◆ ASSIGNED TASK:
Set down again each entry exactly as it reads, pictures excluded.

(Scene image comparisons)
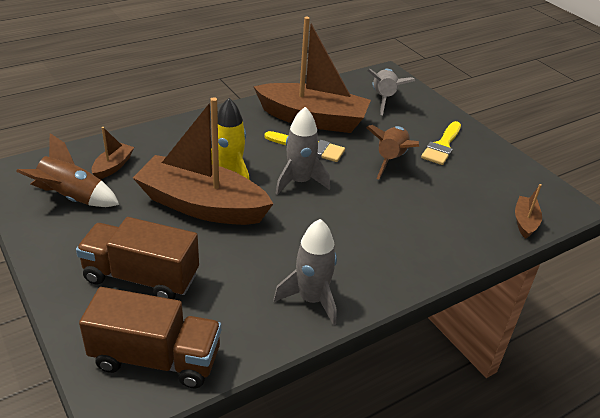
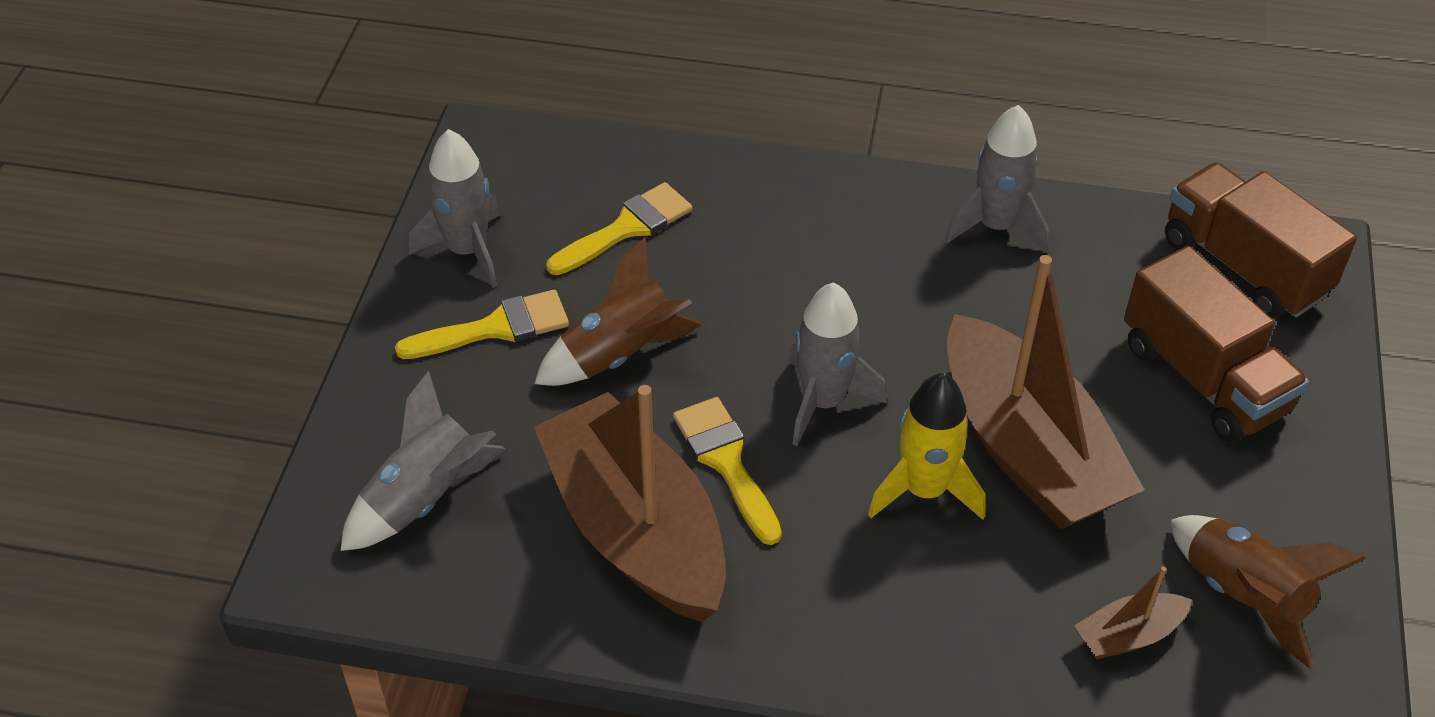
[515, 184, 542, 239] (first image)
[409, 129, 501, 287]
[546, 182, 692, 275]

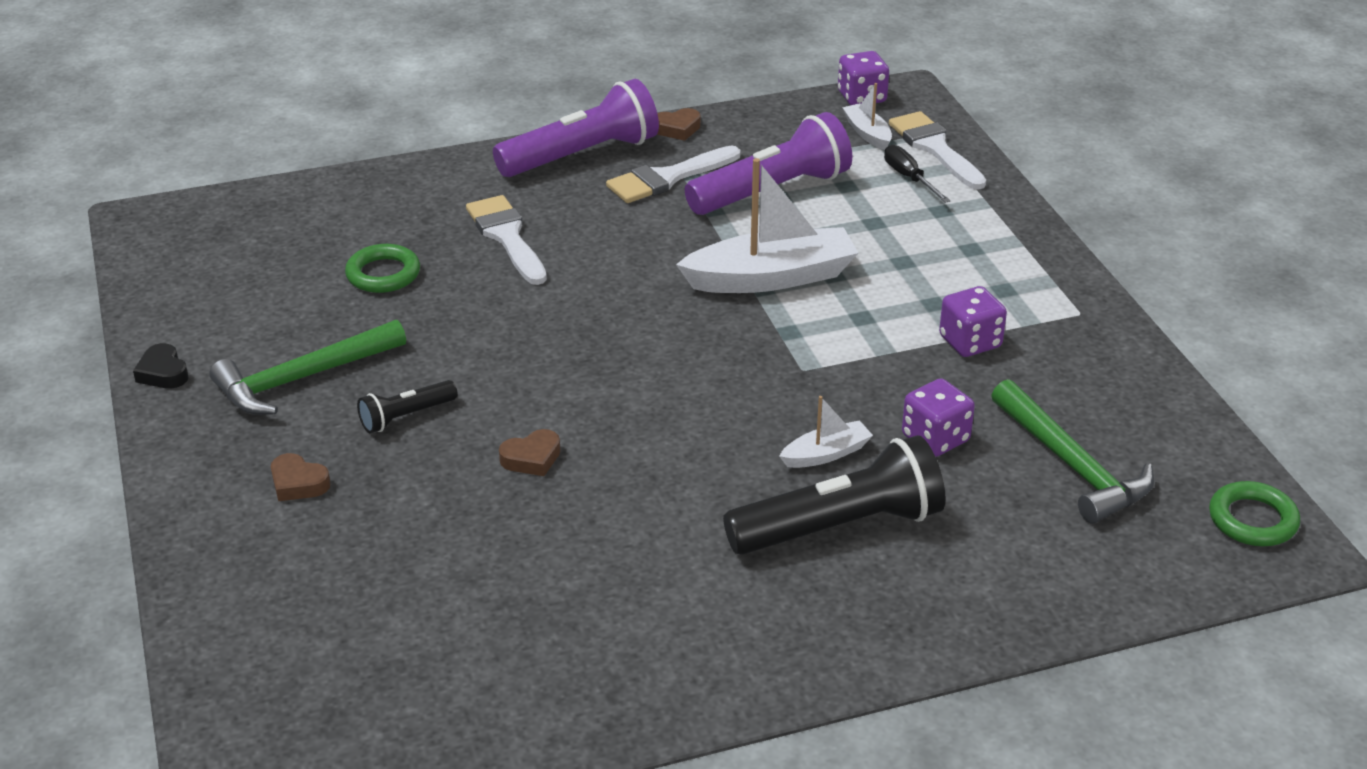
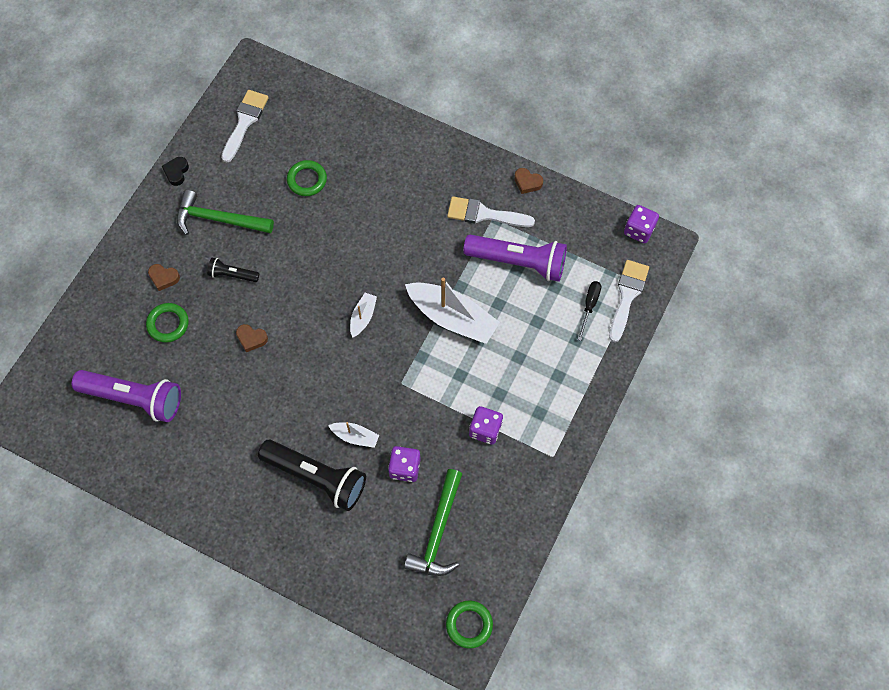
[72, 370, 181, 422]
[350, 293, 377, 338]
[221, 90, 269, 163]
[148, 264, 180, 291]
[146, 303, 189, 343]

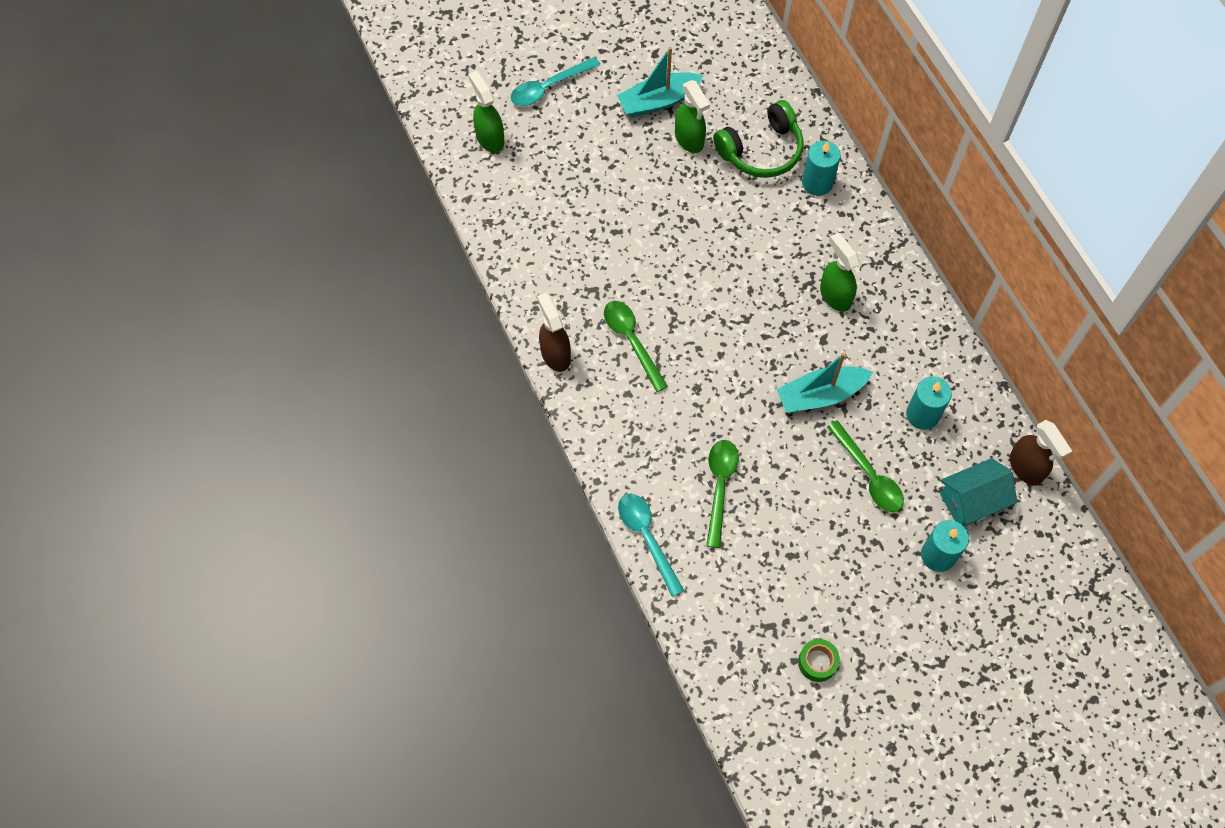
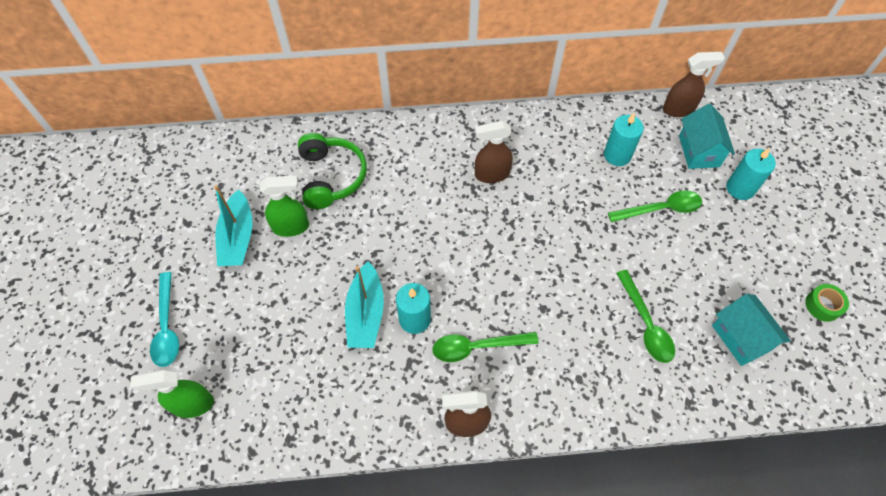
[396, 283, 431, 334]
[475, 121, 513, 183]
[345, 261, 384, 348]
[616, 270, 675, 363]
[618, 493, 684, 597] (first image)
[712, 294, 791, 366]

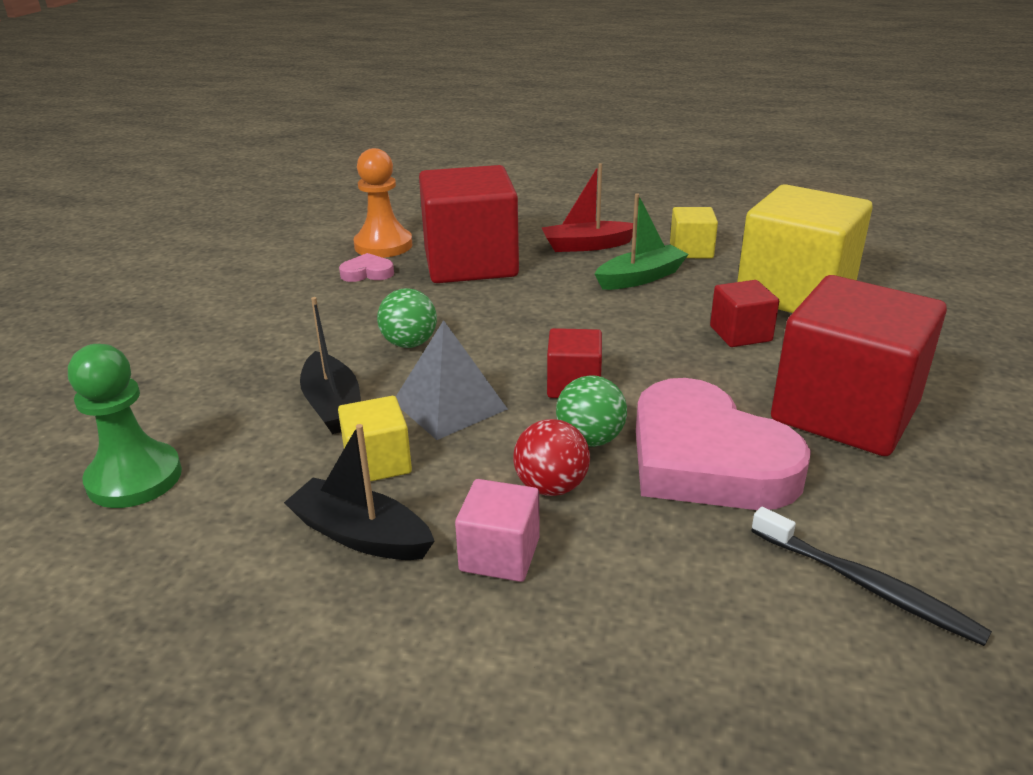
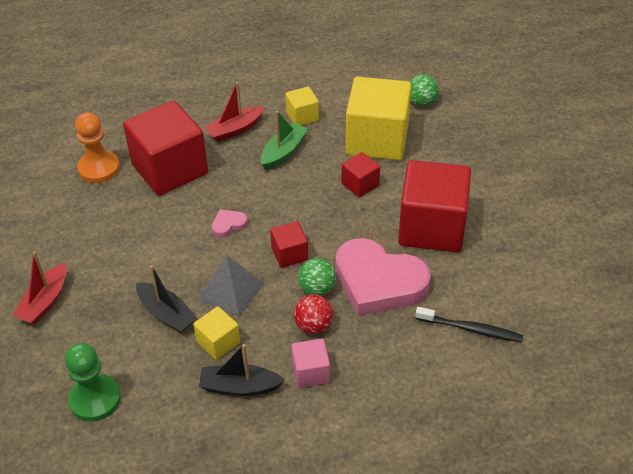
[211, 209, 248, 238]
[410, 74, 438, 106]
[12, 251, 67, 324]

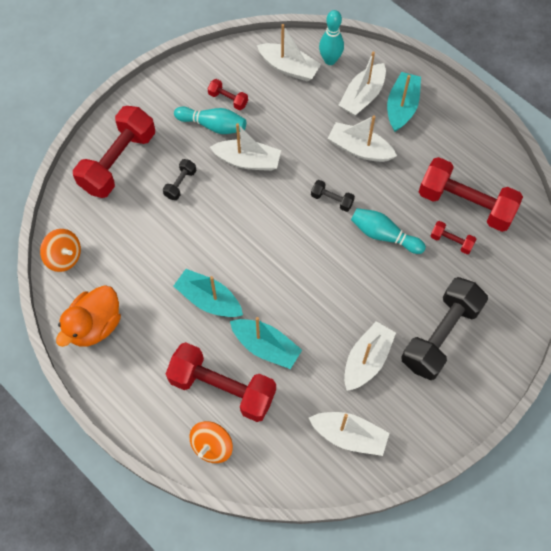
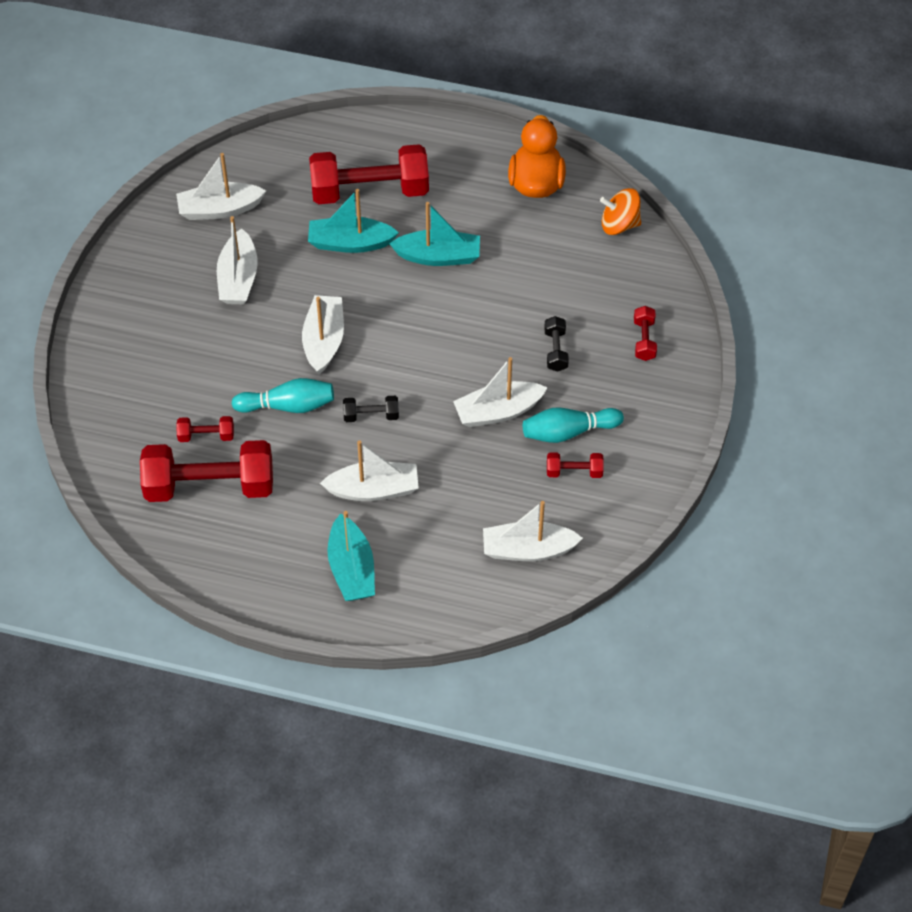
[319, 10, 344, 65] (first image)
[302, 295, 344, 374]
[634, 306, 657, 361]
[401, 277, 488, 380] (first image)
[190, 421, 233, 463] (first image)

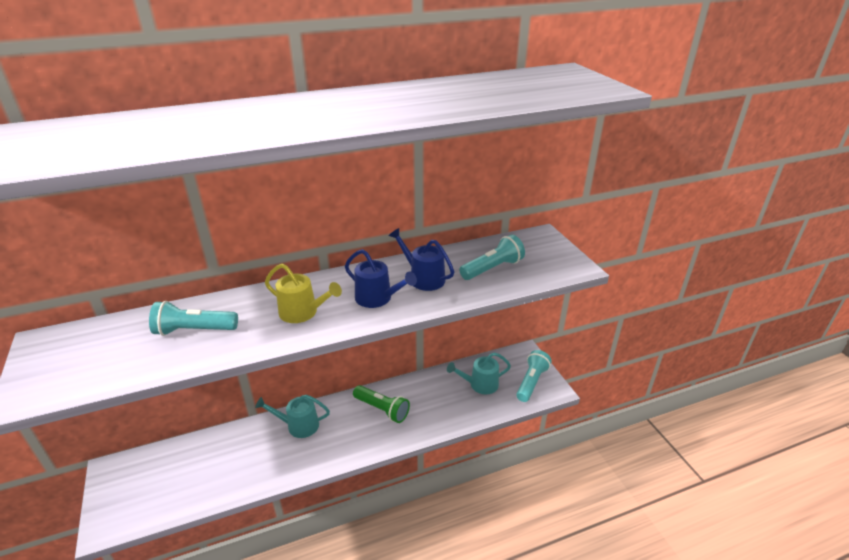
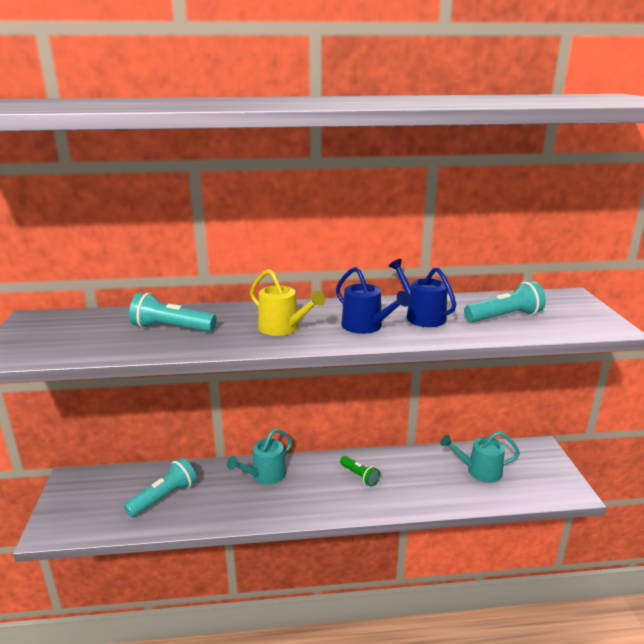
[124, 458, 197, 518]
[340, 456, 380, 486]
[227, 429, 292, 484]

◆ RESULT OF THIS EXERCISE:
[515, 184, 542, 239] (first image)
[409, 129, 501, 287]
[546, 182, 692, 275]

[72, 370, 181, 422]
[350, 293, 377, 338]
[221, 90, 269, 163]
[148, 264, 180, 291]
[146, 303, 189, 343]

[396, 283, 431, 334]
[475, 121, 513, 183]
[345, 261, 384, 348]
[616, 270, 675, 363]
[618, 493, 684, 597] (first image)
[712, 294, 791, 366]

[211, 209, 248, 238]
[410, 74, 438, 106]
[12, 251, 67, 324]

[319, 10, 344, 65] (first image)
[302, 295, 344, 374]
[634, 306, 657, 361]
[401, 277, 488, 380] (first image)
[190, 421, 233, 463] (first image)

[124, 458, 197, 518]
[340, 456, 380, 486]
[227, 429, 292, 484]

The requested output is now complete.